Records from a data collection
= = = = = = =

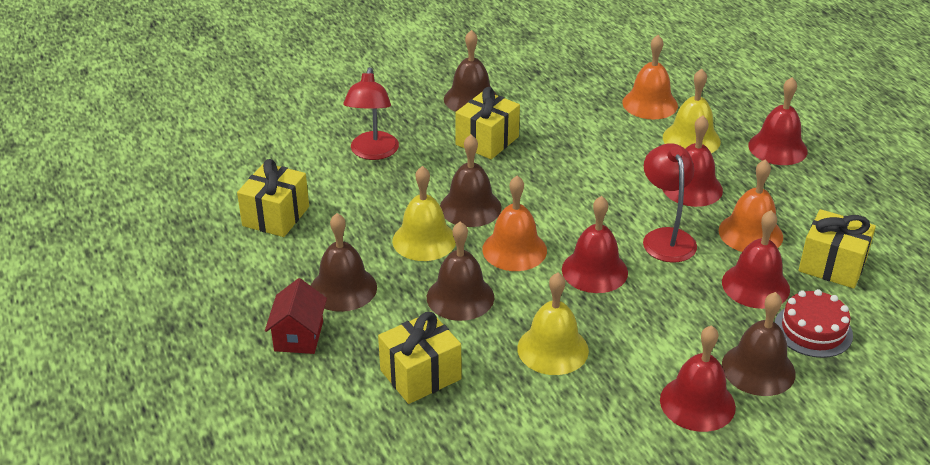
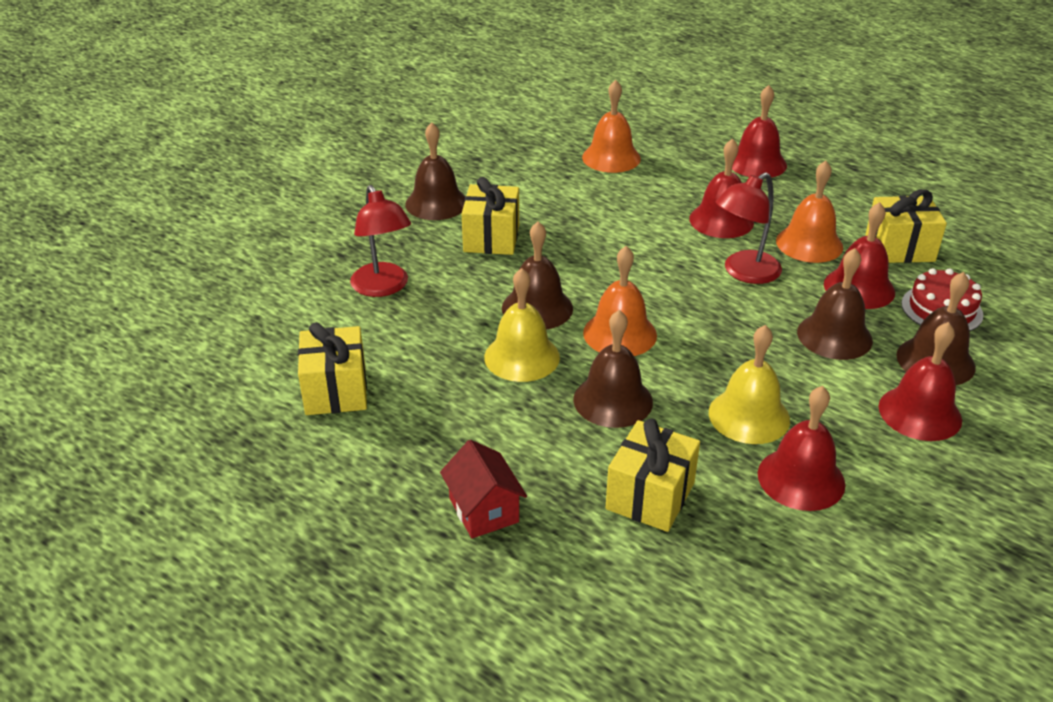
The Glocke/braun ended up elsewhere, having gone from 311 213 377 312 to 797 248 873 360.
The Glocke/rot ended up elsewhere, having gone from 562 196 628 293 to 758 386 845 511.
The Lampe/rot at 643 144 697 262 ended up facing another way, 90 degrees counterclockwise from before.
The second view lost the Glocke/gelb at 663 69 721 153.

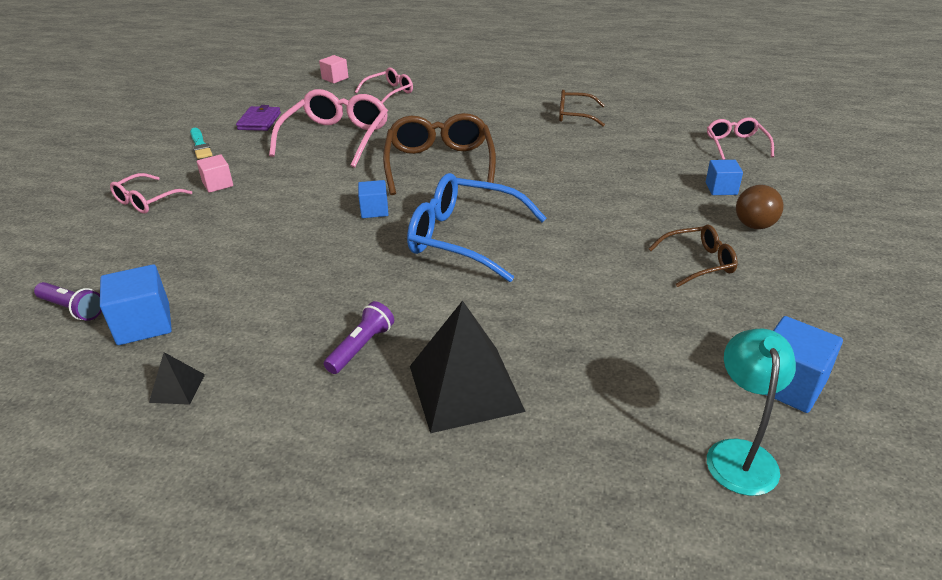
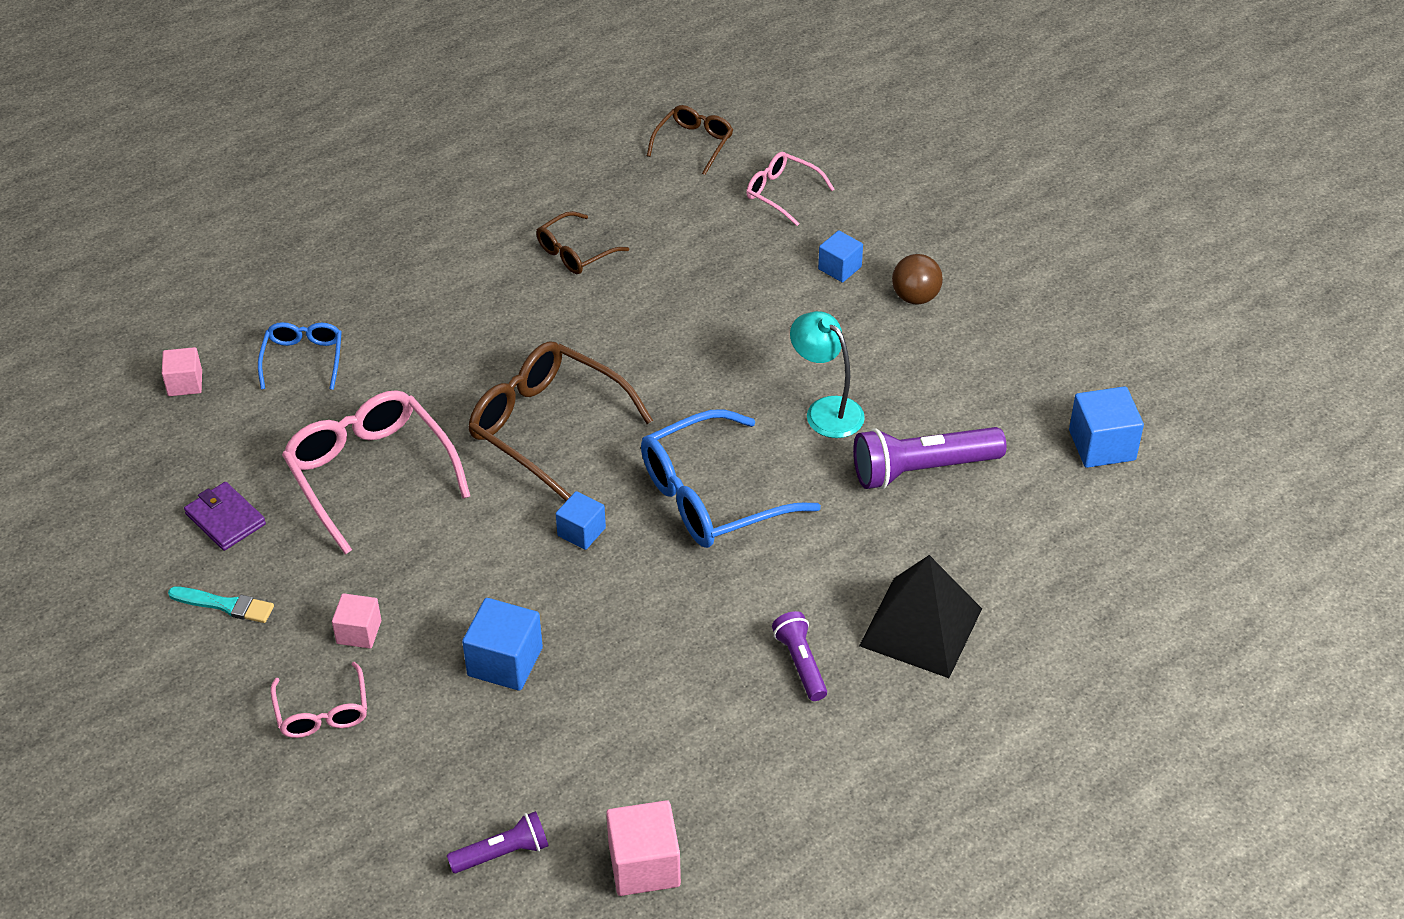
The Kubus/blau ended up elsewhere, having gone from 100 264 172 345 to 462 598 543 691.
The second view lost the Pyramide/schwarz at 149 352 205 405.
What was the Brille/rosa at 355 67 413 103 turned into the Brille/blau at 258 322 342 390.
The Brille/braun ended up elsewhere, having gone from 649 225 737 287 to 647 105 733 175.
The Lampe/türkis ended up elsewhere, having gone from 707 329 796 496 to 790 311 865 438.
The second view gained the Kubus/rosa at 606 800 681 896.
The second view gained the Taschenlampe/lila at 853 427 1007 489.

= = = = = = =

Instructions for the copy: start at the first entry, stop after the line containing "The Lampe/rot at", keep every line exact, and drop the pictures.

The Glocke/braun ended up elsewhere, having gone from 311 213 377 312 to 797 248 873 360.
The Glocke/rot ended up elsewhere, having gone from 562 196 628 293 to 758 386 845 511.
The Lampe/rot at 643 144 697 262 ended up facing another way, 90 degrees counterclockwise from before.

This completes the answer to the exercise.